In the copy, keep every line below as it is and leave out the pictures.

» Given material:
==================================================
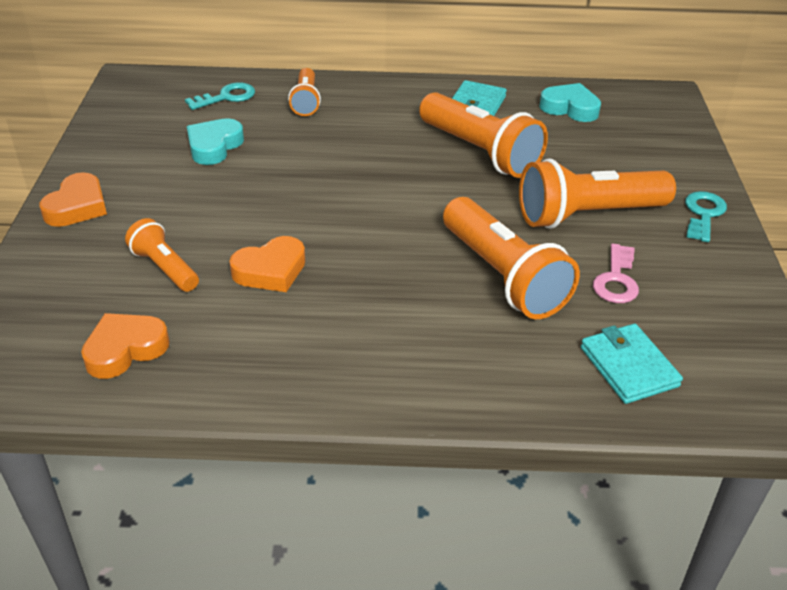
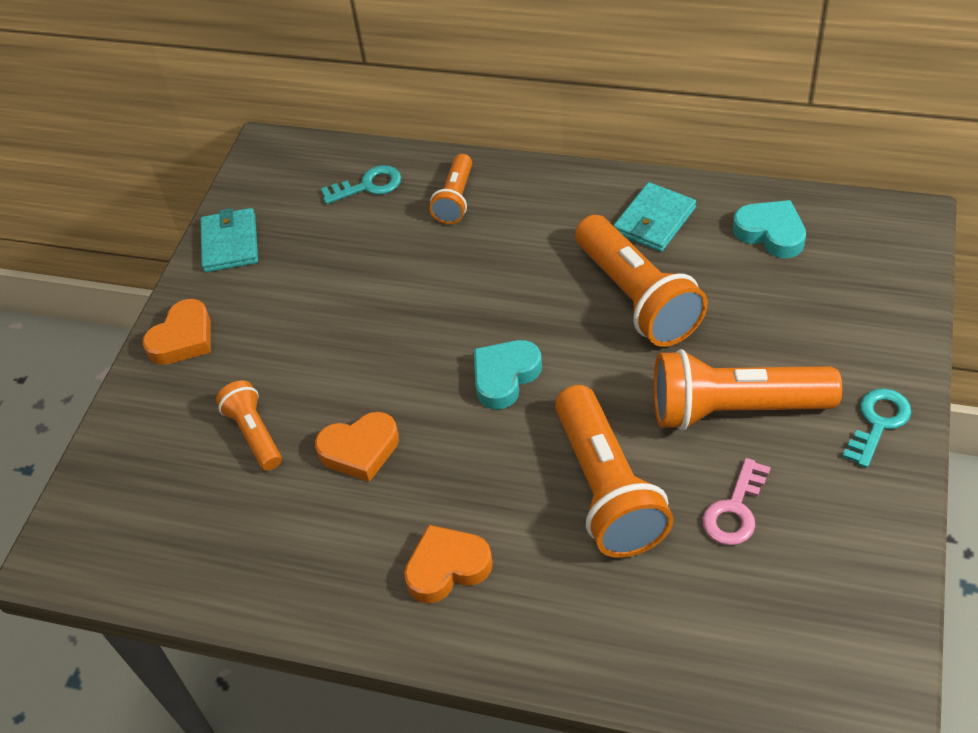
camera: 20 degrees right, 10 degrees up
(125, 349) = (197, 536): orange heart -> orange heart (447, 567)
(214, 146) = (339, 262): turquoise heart -> turquoise heart (505, 377)
(629, 367) = (706, 633): turquoise wallet -> turquoise wallet (230, 243)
==================================================
» Answer for this exercise:
camera: 20 degrees right, 10 degrees up
(125, 349) = (197, 536): orange heart -> orange heart (447, 567)
(214, 146) = (339, 262): turquoise heart -> turquoise heart (505, 377)
(629, 367) = (706, 633): turquoise wallet -> turquoise wallet (230, 243)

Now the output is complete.